#### DIRECTIONS:
Reproduce, character for character, the lines below from the first through the one with "blue battery [670,271,691,308]". Leave pictures out.

(Before-and-after object listings)
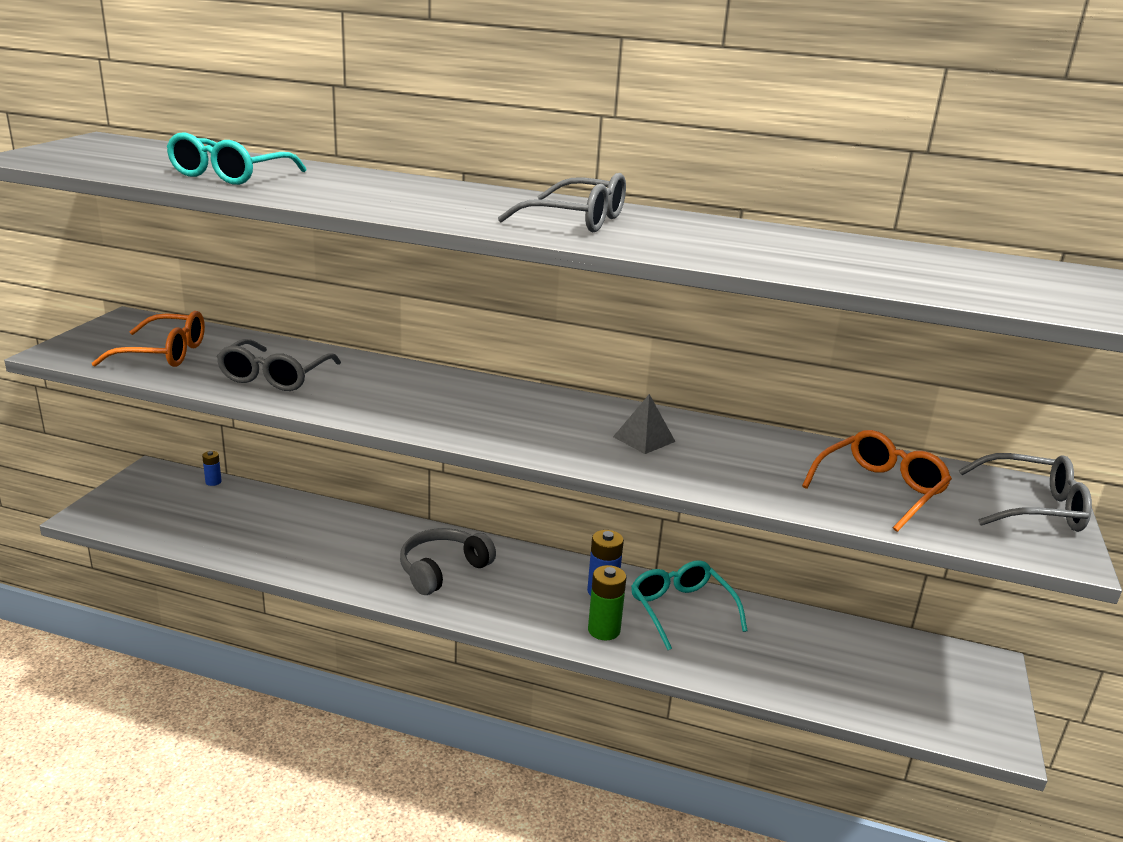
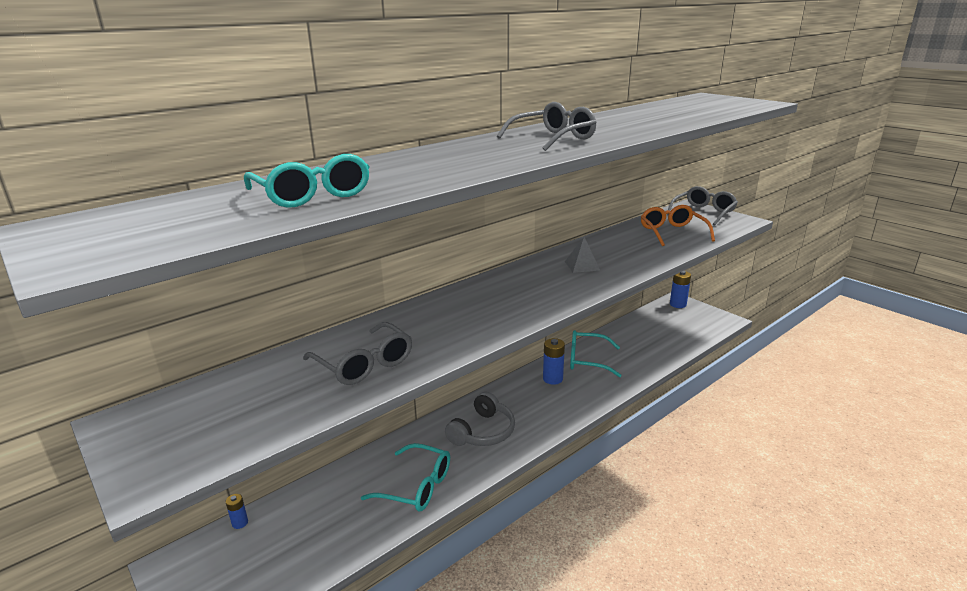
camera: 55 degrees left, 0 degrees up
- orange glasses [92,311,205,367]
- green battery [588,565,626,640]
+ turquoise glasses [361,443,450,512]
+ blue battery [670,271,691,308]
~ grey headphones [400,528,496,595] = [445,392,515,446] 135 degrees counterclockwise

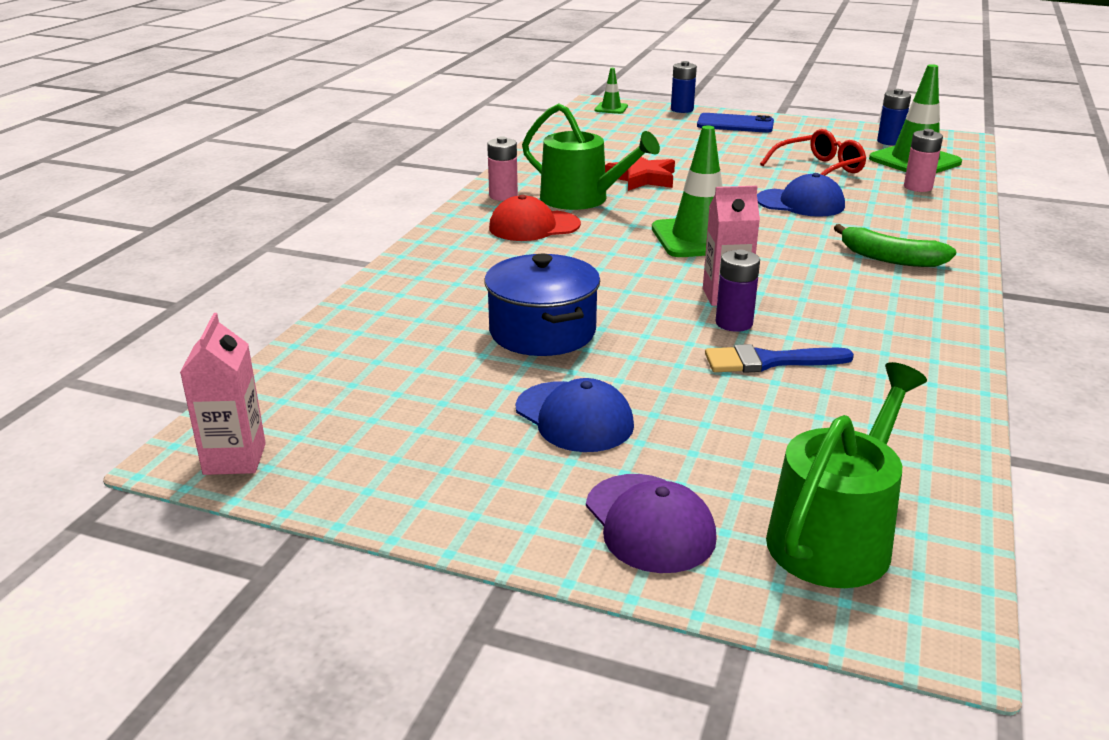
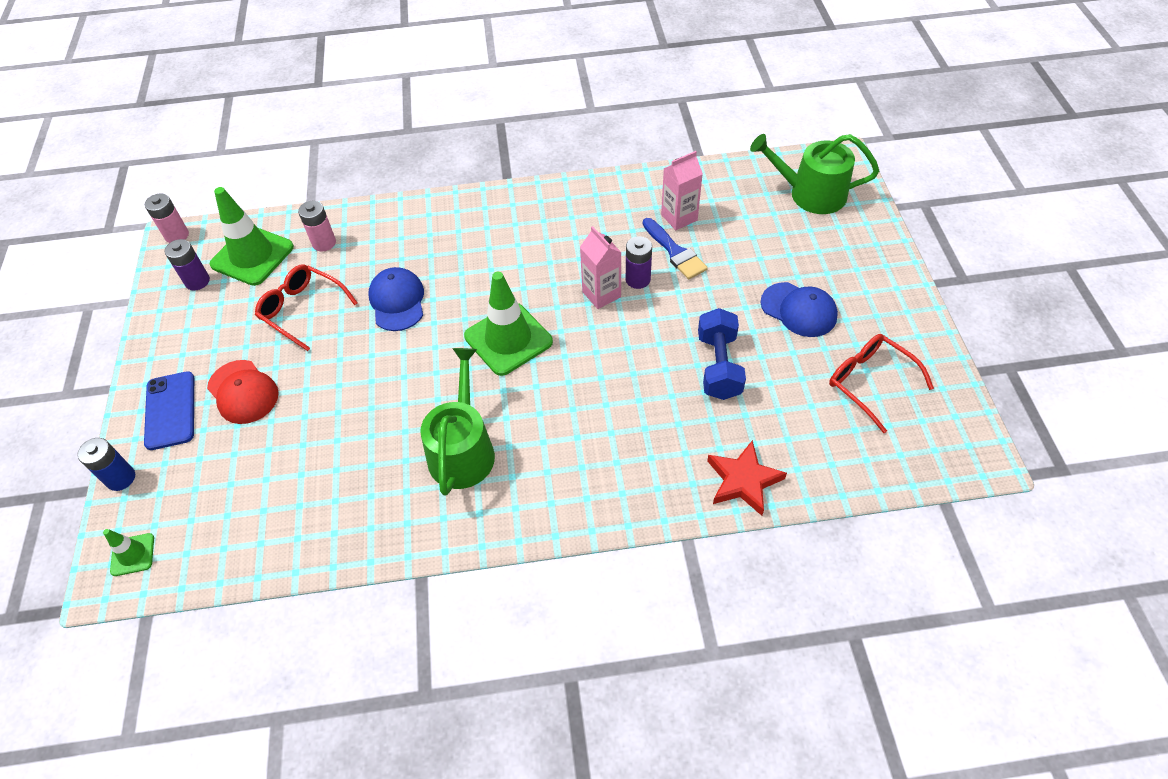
camera: 115 degrees left, 25 degrees up
- purple cap [586,474,717,573]
- green banana [834,224,956,267]
+ red glasses [829,334,934,433]
~ pink carton [180,313,266,475] to [661,151,703,230]
~ pink battery [487,136,518,201] to [145,194,189,243]
~ red cap [489,195,581,241] to [207,360,279,424]
~ red star [605,157,675,191] to [707,440,787,516]
~ blue pot [484,254,600,356] to blue dumbbell [698,308,746,400]
~ blue battery [877,89,911,145] to purple battery [165,239,210,291]
~ blue cap [516,378,634,452] = [760,282,838,337] 105 degrees clockwise

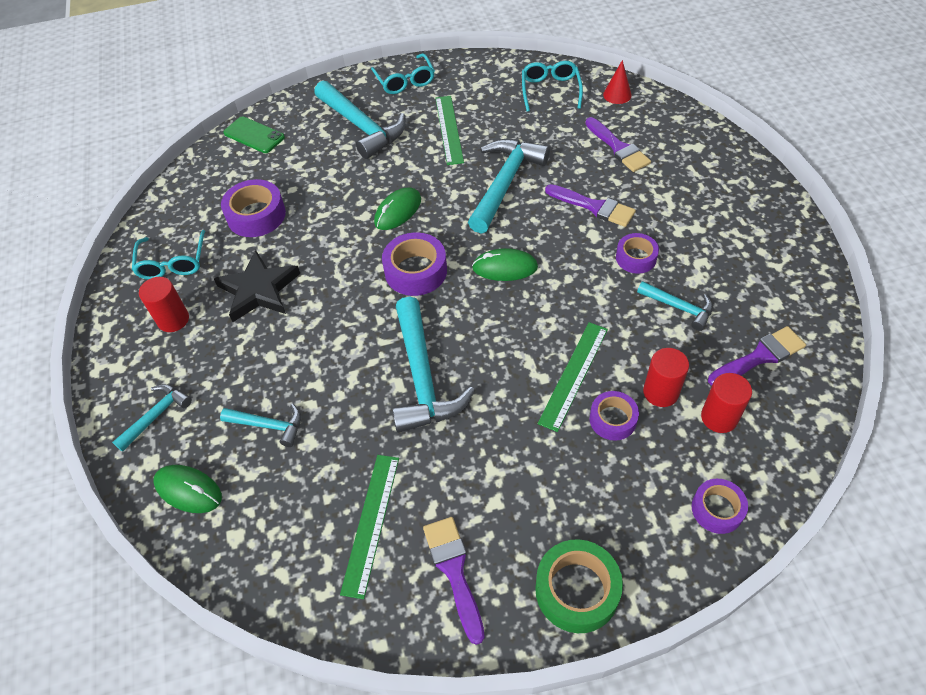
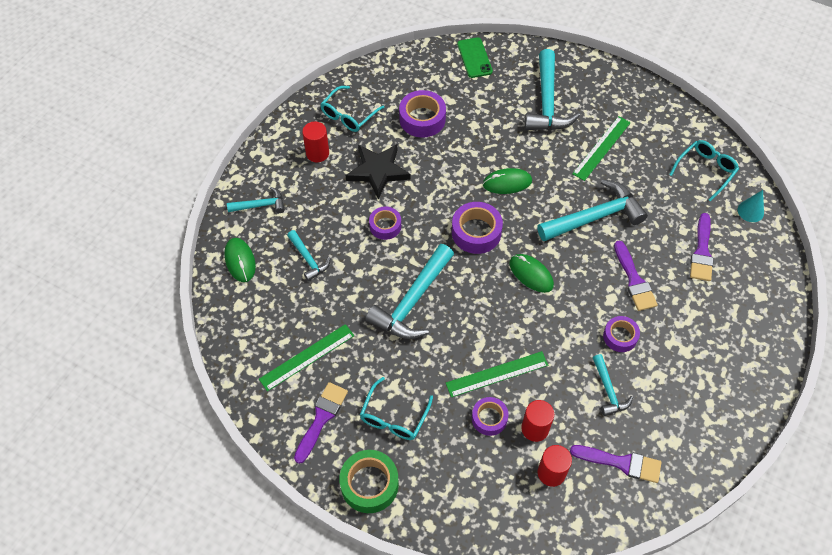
camera: 40 degrees right, 5 degrees up
~ turquoise glasses [371,53,435,94] to [360,377,433,440]
~ purple tape [692,479,748,534] to [369,207,401,240]
~ red cone [603,60,632,104] to turquoise cone [738,190,764,222]

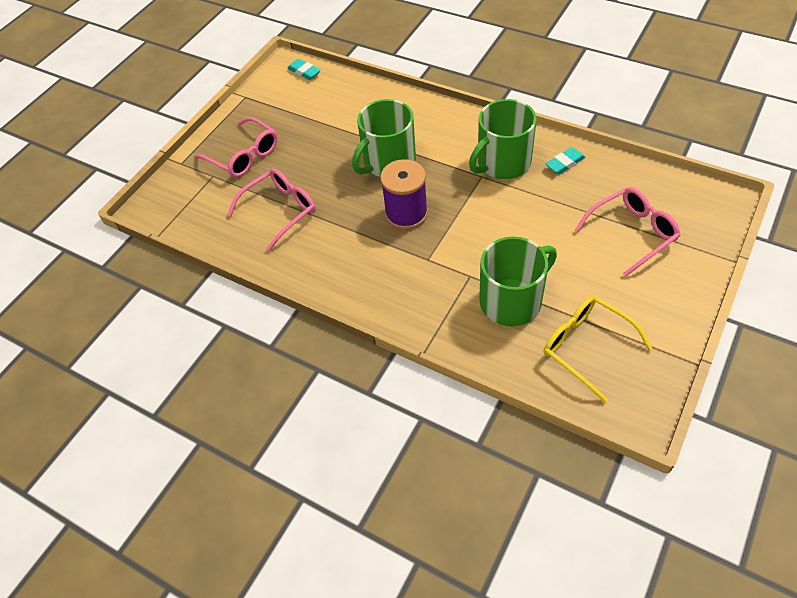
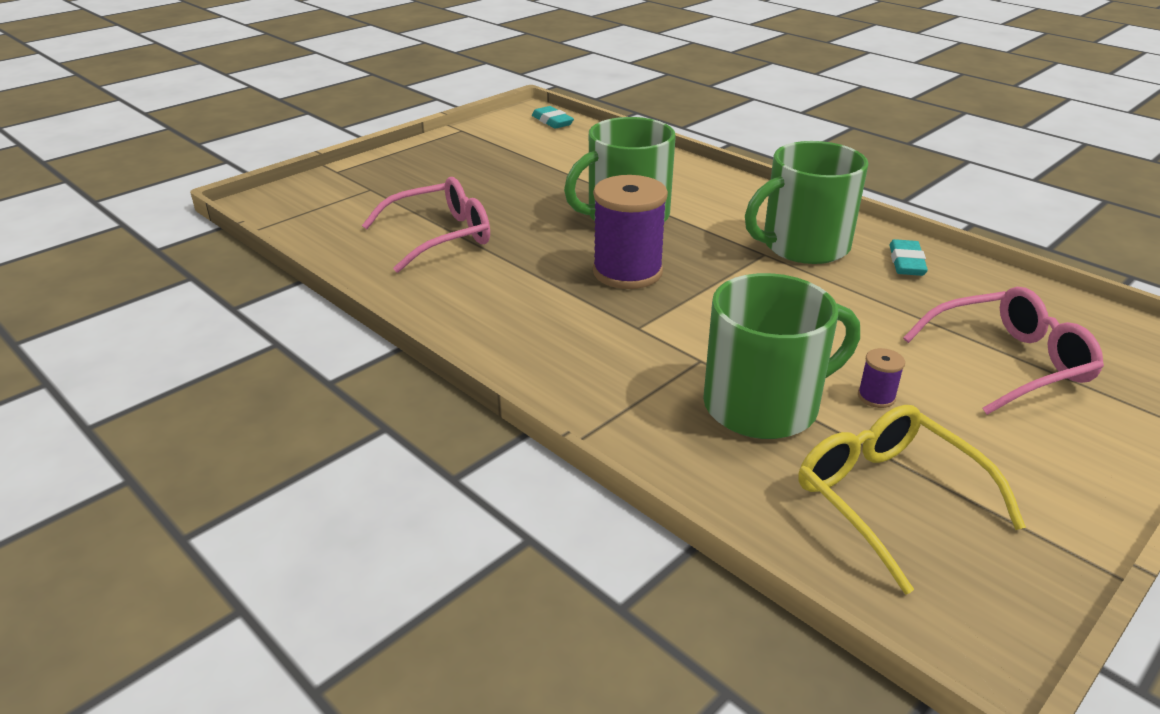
camera: 10 degrees right, 20 degrees down
- pink glasses [195,117,278,177]
+ purple spool [858,348,905,408]
~ turquoise eraser [546,147,585,174] = [889,239,928,276] 60 degrees counterclockwise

#### RESPONSE TO THIS TASK:
camera: 55 degrees left, 0 degrees up
- orange glasses [92,311,205,367]
- green battery [588,565,626,640]
+ turquoise glasses [361,443,450,512]
+ blue battery [670,271,691,308]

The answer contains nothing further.